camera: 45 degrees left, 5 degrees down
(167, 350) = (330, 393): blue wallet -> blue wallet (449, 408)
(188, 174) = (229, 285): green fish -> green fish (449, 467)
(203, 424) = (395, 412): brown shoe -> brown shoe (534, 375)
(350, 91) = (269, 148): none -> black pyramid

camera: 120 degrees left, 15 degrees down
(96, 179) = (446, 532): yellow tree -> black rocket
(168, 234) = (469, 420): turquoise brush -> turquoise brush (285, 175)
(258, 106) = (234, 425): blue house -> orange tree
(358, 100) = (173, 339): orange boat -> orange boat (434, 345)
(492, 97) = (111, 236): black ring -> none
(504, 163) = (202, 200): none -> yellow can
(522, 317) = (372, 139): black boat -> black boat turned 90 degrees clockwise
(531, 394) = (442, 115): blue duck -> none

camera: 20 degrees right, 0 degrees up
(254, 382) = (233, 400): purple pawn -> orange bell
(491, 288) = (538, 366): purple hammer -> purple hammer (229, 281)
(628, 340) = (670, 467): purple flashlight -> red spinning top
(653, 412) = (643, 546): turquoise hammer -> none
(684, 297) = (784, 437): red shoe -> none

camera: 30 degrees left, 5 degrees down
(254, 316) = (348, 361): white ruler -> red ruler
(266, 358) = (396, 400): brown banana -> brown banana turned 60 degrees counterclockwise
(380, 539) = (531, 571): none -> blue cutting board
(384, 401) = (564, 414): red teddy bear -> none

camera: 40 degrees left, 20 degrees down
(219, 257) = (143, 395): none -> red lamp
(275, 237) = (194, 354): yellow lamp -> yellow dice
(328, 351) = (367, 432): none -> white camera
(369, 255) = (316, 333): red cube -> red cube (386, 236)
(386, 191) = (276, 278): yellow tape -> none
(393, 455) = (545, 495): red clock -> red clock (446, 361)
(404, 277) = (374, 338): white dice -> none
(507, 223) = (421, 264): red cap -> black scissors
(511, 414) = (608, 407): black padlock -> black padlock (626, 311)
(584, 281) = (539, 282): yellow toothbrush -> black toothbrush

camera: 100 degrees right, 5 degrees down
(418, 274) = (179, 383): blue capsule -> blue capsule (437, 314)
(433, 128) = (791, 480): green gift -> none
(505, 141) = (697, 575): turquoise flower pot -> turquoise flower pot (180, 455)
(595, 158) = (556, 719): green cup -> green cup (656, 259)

※ ※ ※

### [YOUR GOAL]
Whenever "turned" occurs in a line above, copy that line.

### [TASK RESULT]
(522, 317) = (372, 139): black boat -> black boat turned 90 degrees clockwise
(266, 358) = (396, 400): brown banana -> brown banana turned 60 degrees counterclockwise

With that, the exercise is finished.